EXERCISE OBJECTIVE:
Every record below should be repeated word for word, with the pictures left out.

*** Begin section ***

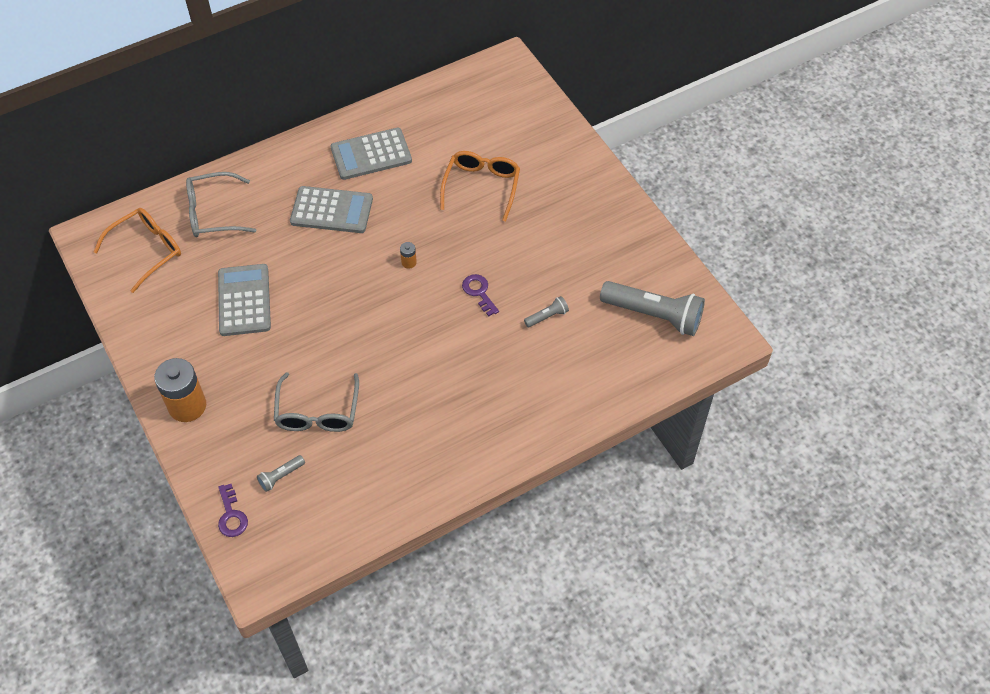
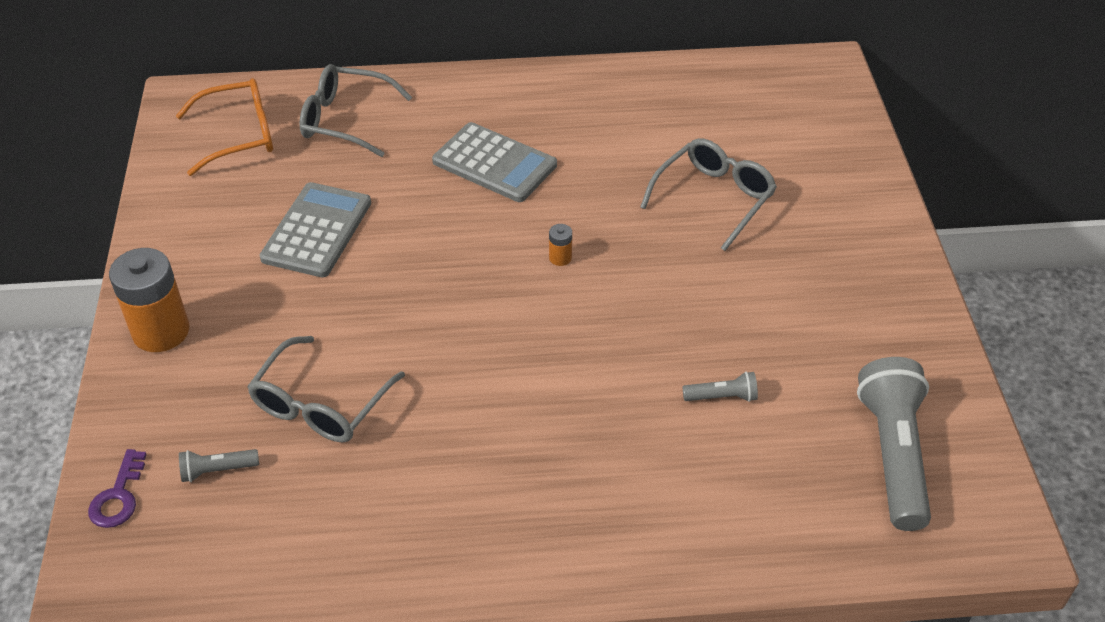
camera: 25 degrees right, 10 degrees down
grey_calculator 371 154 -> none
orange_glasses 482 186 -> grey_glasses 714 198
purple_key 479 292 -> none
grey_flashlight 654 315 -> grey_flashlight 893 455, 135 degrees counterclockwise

*** End section ***

YOUR SOLUTION:
camera: 25 degrees right, 10 degrees down
grey_calculator 371 154 -> none
orange_glasses 482 186 -> grey_glasses 714 198
purple_key 479 292 -> none
grey_flashlight 654 315 -> grey_flashlight 893 455, 135 degrees counterclockwise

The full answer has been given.